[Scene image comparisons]
::::
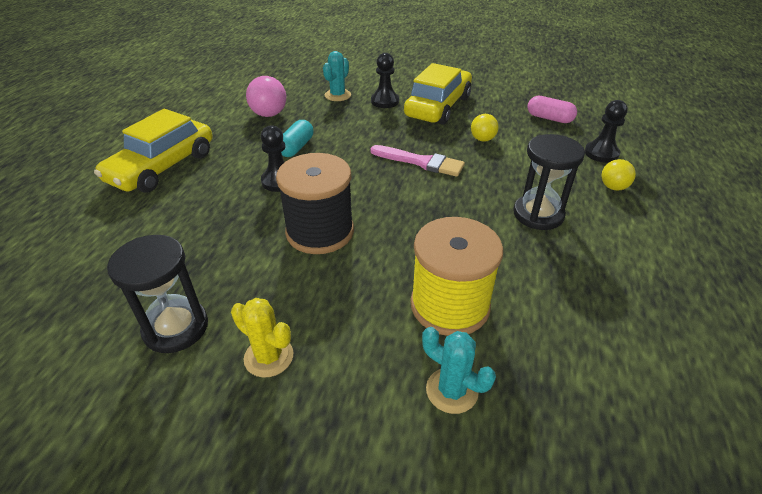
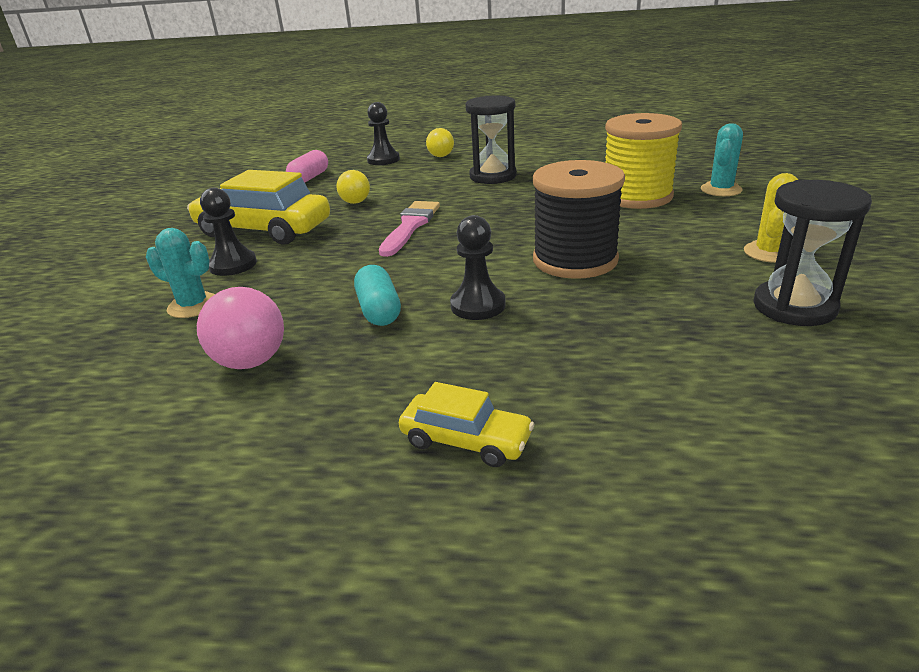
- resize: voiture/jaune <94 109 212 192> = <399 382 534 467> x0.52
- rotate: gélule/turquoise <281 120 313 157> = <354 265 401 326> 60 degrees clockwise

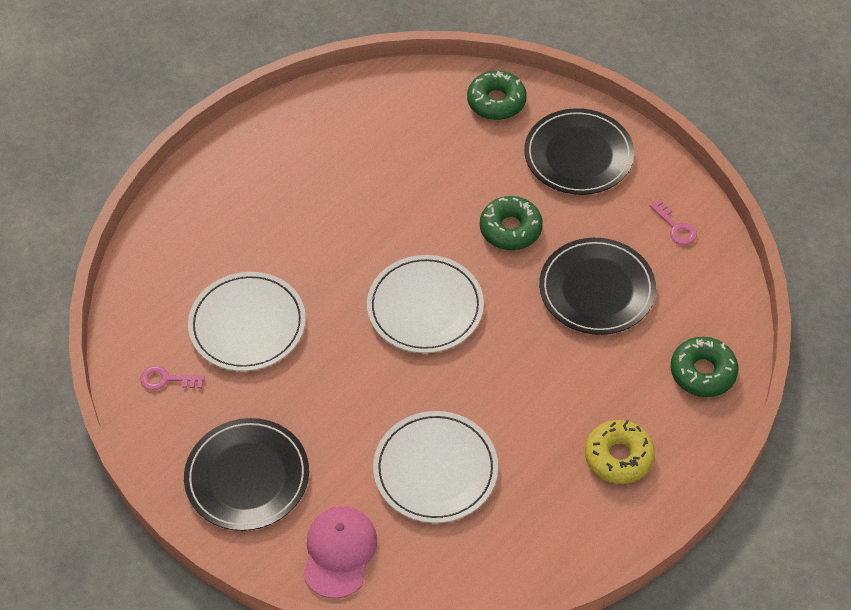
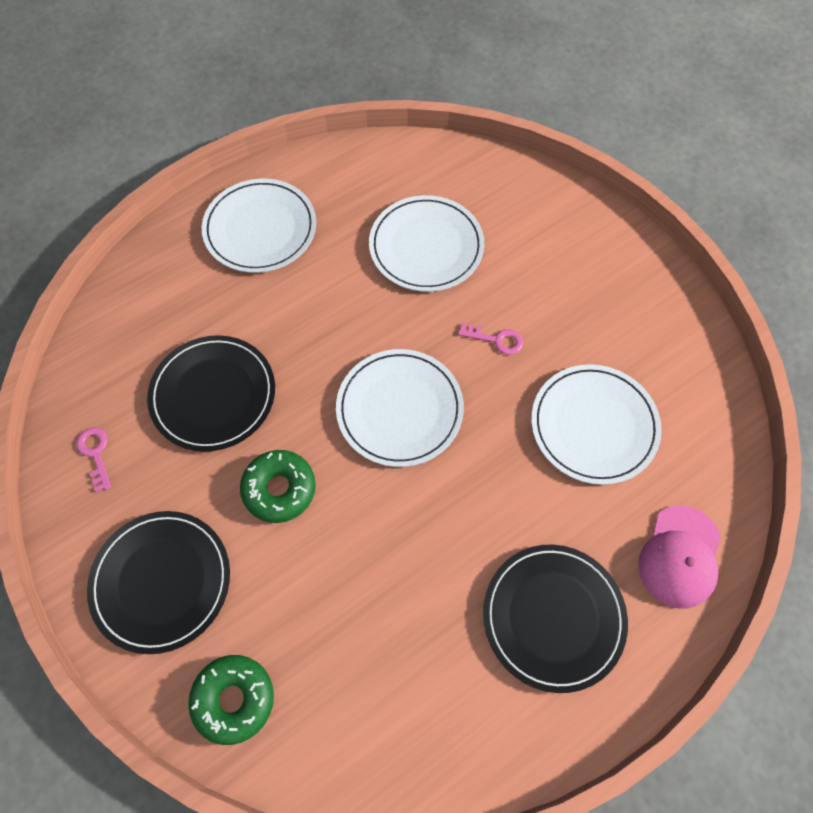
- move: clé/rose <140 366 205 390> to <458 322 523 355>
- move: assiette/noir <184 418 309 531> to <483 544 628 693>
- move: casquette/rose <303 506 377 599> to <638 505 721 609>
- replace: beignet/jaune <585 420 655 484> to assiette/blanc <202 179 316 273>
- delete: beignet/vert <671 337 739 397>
::::
**EXERCISE:**
Omit the pictures and print again exactly the lines from the one with "- rotate: gélule/turquoise" through the final line of the entries, both ends included.

**ANSWER TO THIS TASK:**
- rotate: gélule/turquoise <281 120 313 157> = <354 265 401 326> 60 degrees clockwise

- move: clé/rose <140 366 205 390> to <458 322 523 355>
- move: assiette/noir <184 418 309 531> to <483 544 628 693>
- move: casquette/rose <303 506 377 599> to <638 505 721 609>
- replace: beignet/jaune <585 420 655 484> to assiette/blanc <202 179 316 273>
- delete: beignet/vert <671 337 739 397>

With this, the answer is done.